MATERIAL FOR THE TASK START

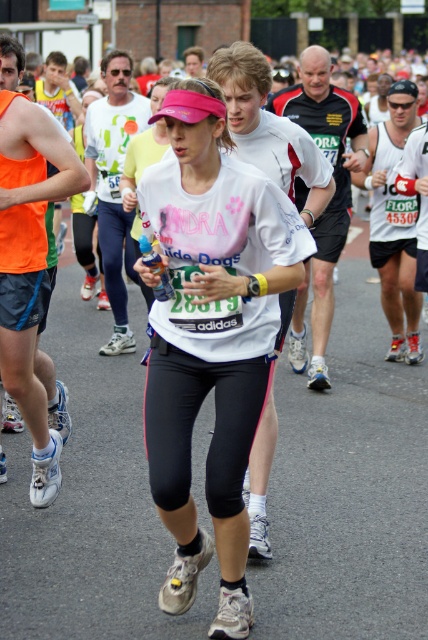
Question: Observing the image, what is the correct spatial positioning of white matte running shirt at center in reference to orange fabric tank top at left?

Choices:
 (A) above
 (B) below

Answer: (B)

Question: In this image, where is white matte running shirt at center located relative to white matte tank top at center?

Choices:
 (A) above
 (B) below

Answer: (B)

Question: Which of these objects is positioned closest to the matte white t-shirt at center?

Choices:
 (A) white matte running shirt at center
 (B) orange fabric tank top at left

Answer: (B)

Question: Which point is farther to the camera?

Choices:
 (A) (409, 118)
 (B) (100, 102)
 (C) (216, 161)

Answer: (B)

Question: Is orange fabric tank top at left closer to camera compared to matte white t-shirt at center?

Choices:
 (A) yes
 (B) no

Answer: (A)

Question: Which point is closer to the camera?

Choices:
 (A) (9, 134)
 (B) (109, 211)
 (C) (321, 244)
 (D) (377, 250)

Answer: (A)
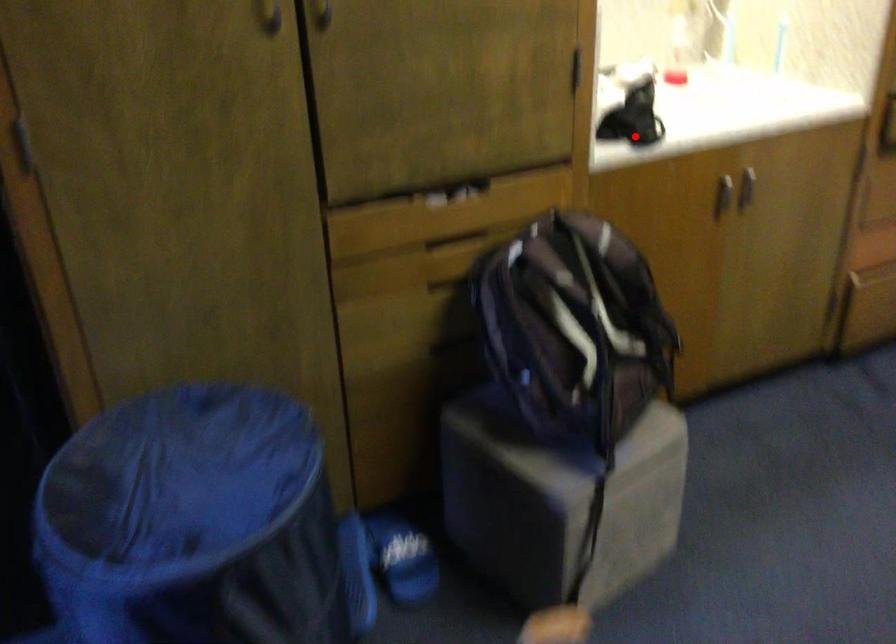
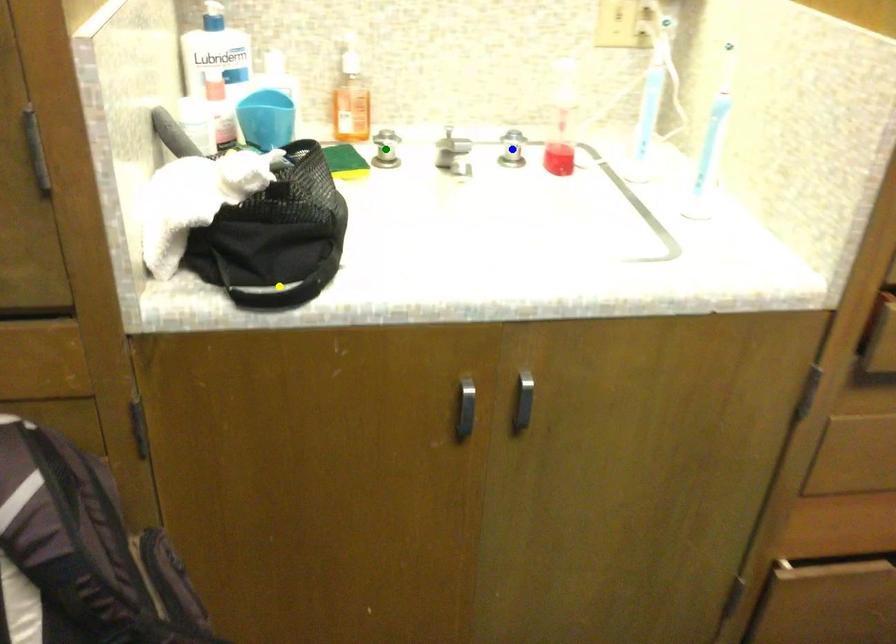
Question: I am providing you with two images of the same scene from different viewpoints. A red point is marked on the first image. You are given multiple points on the second image. Which mark in image 2 goes with the point in image 1?

Choices:
 (A) blue point
 (B) green point
 (C) yellow point

Answer: (C)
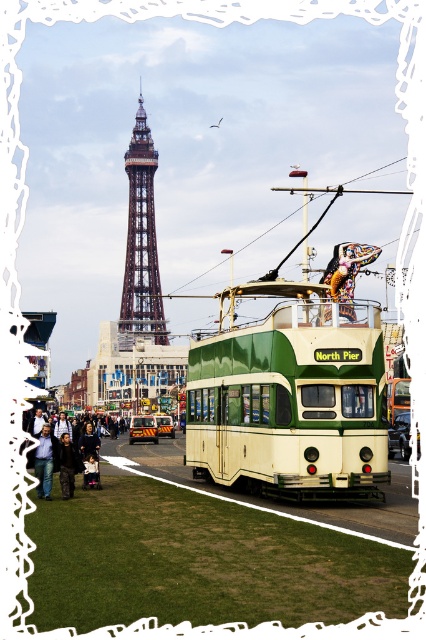
Question: Does dark blue jeans at lower left have a greater width compared to jeans at lower left?

Choices:
 (A) yes
 (B) no

Answer: (A)

Question: Is brown wooden tower at center to the left of dark blue leather jacket at lower left from the viewer's perspective?

Choices:
 (A) no
 (B) yes

Answer: (B)

Question: Can you confirm if green matte/deck bus at center is positioned to the left of dark blue jeans at lower left?

Choices:
 (A) yes
 (B) no

Answer: (B)

Question: Which is nearer to the dark blue jeans at lower left?

Choices:
 (A) dark blue leather jacket at lower left
 (B) green matte/deck bus at center
 (C) brown wooden tower at center
 (D) jeans at lower left

Answer: (A)

Question: Which point appears farthest from the camera in this image?

Choices:
 (A) (62, 454)
 (B) (72, 472)

Answer: (A)

Question: Considering the real-world distances, which object is closest to the dark blue leather jacket at lower left?

Choices:
 (A) green matte/deck bus at center
 (B) brown wooden tower at center
 (C) jeans at lower left

Answer: (C)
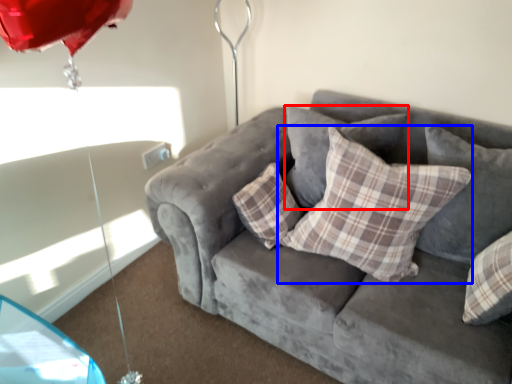
Question: Among these objects, which one is nearest to the camera, pillow (highlighted by a red box) or pillow (highlighted by a blue box)?

Choices:
 (A) pillow
 (B) pillow

Answer: (B)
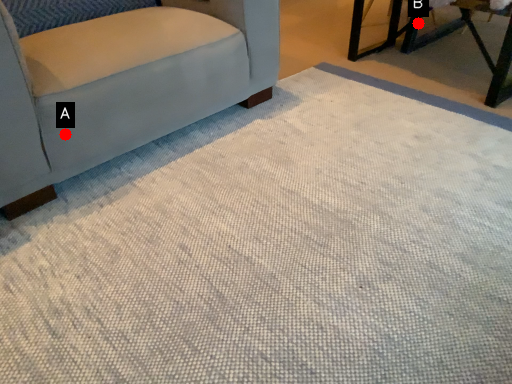
Question: Two points are circled on the image, labeled by A and B beside each circle. Which point appears closest to the camera in this image?

Choices:
 (A) A is closer
 (B) B is closer

Answer: (A)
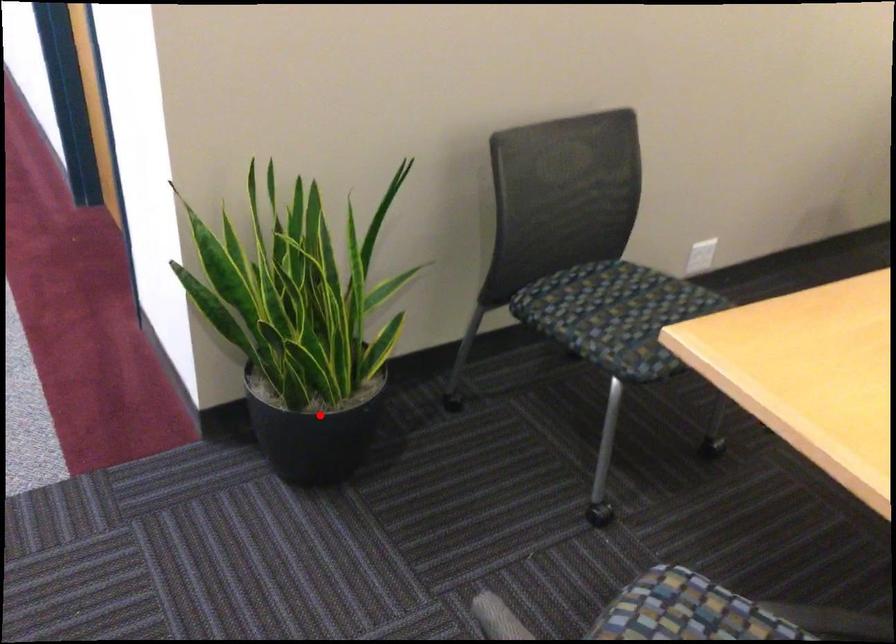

MATERIAL FOR THE TASK END

YOUR OBJECTIVE: Count the lines in the items above that contain the word "pillow", and give only that number.

ANSWER AREA: 3